ACTIVITY:
Below are some records. Return exactly their lines from the one containing "BT pin RXD: D19 -> RX0" through the one containing "LINE1: QRE1113 -> TCRT5000", and drop the pictures.

[Dataset entries]
..........
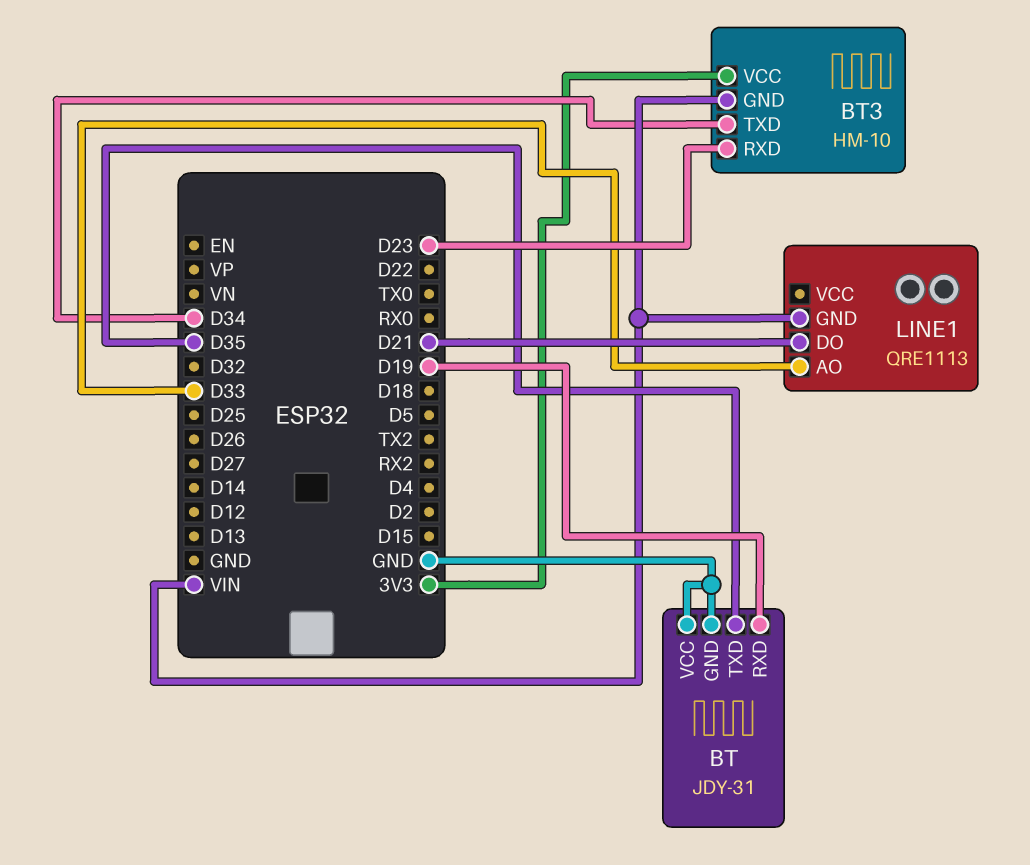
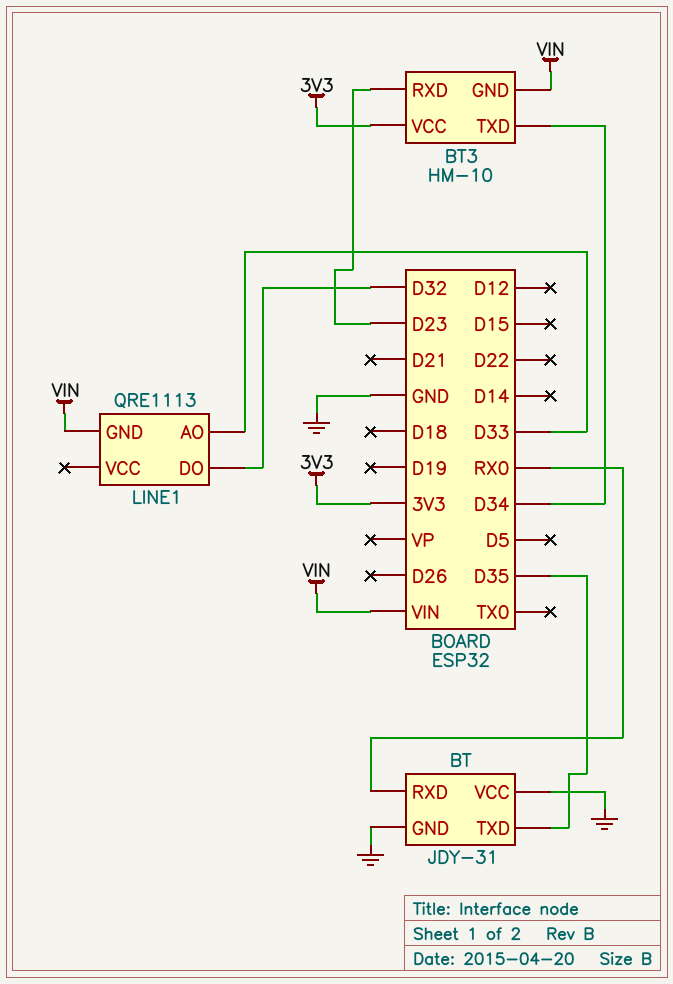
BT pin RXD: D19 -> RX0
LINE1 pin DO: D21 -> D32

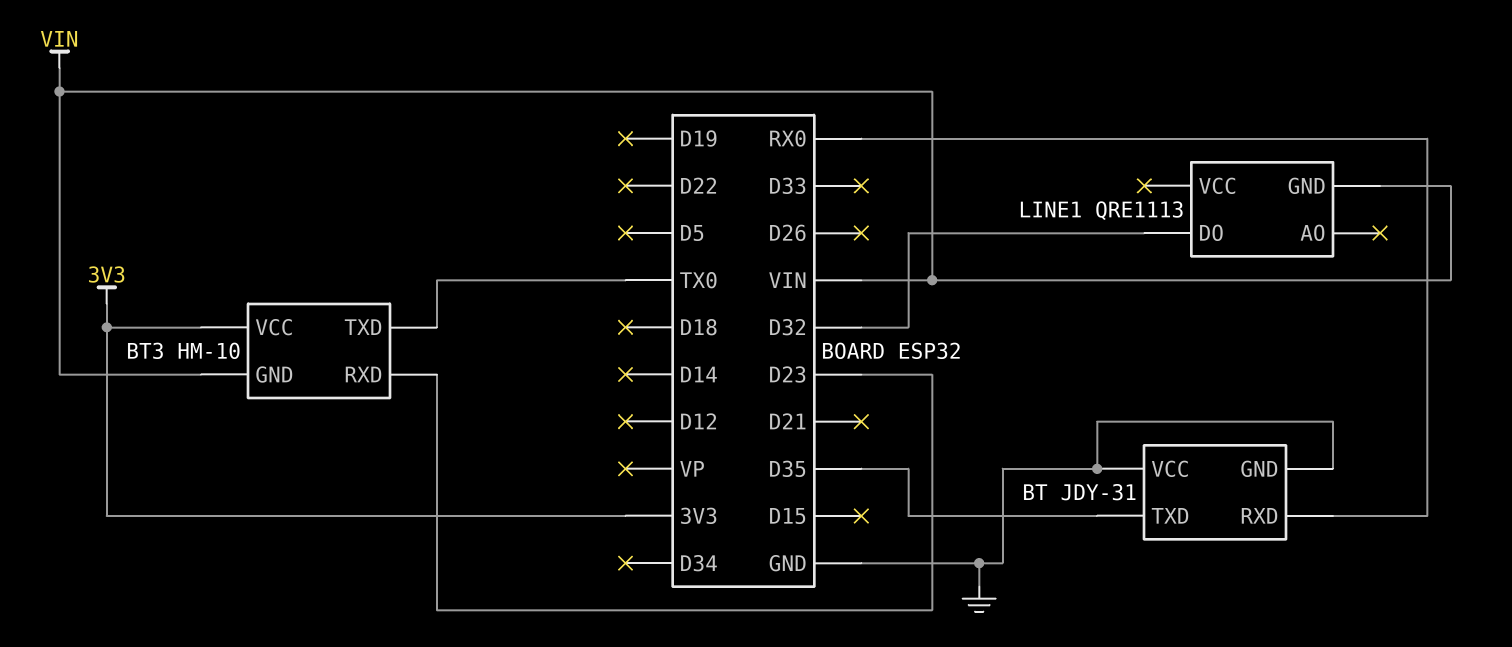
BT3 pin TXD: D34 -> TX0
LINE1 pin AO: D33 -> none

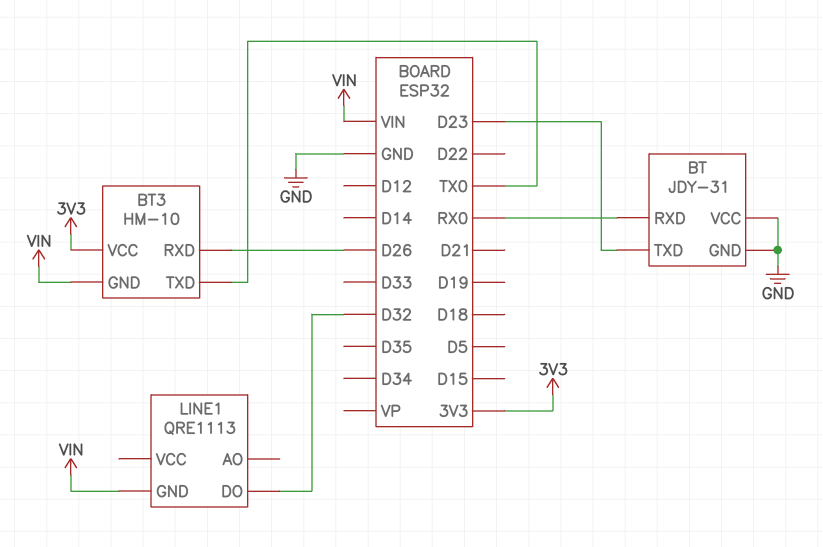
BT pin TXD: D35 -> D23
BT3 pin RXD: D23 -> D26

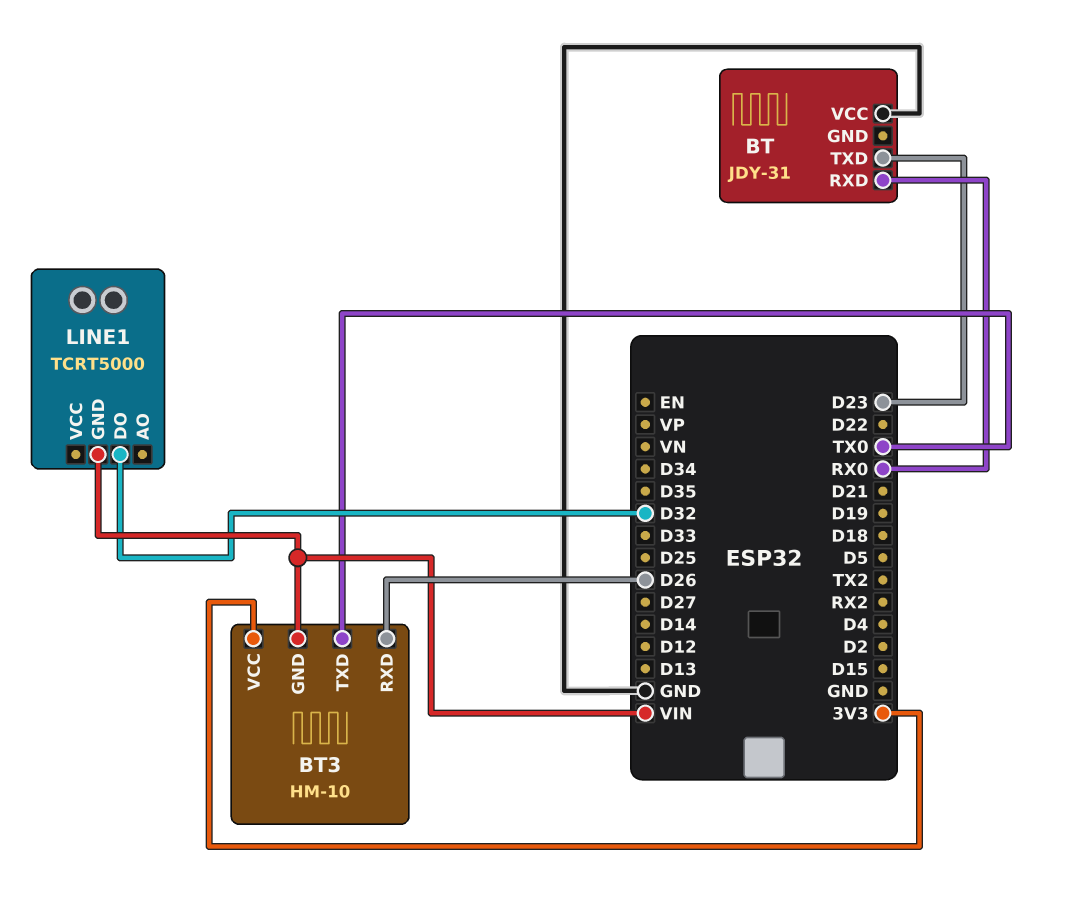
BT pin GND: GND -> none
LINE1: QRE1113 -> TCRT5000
..........
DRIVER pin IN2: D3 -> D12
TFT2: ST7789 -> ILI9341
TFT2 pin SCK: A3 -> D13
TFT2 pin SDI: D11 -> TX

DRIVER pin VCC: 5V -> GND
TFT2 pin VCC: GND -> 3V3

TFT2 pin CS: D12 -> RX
..........
YOUR SOLUTION:
BT pin RXD: D19 -> RX0
LINE1 pin DO: D21 -> D32

BT3 pin TXD: D34 -> TX0
LINE1 pin AO: D33 -> none

BT pin TXD: D35 -> D23
BT3 pin RXD: D23 -> D26

BT pin GND: GND -> none
LINE1: QRE1113 -> TCRT5000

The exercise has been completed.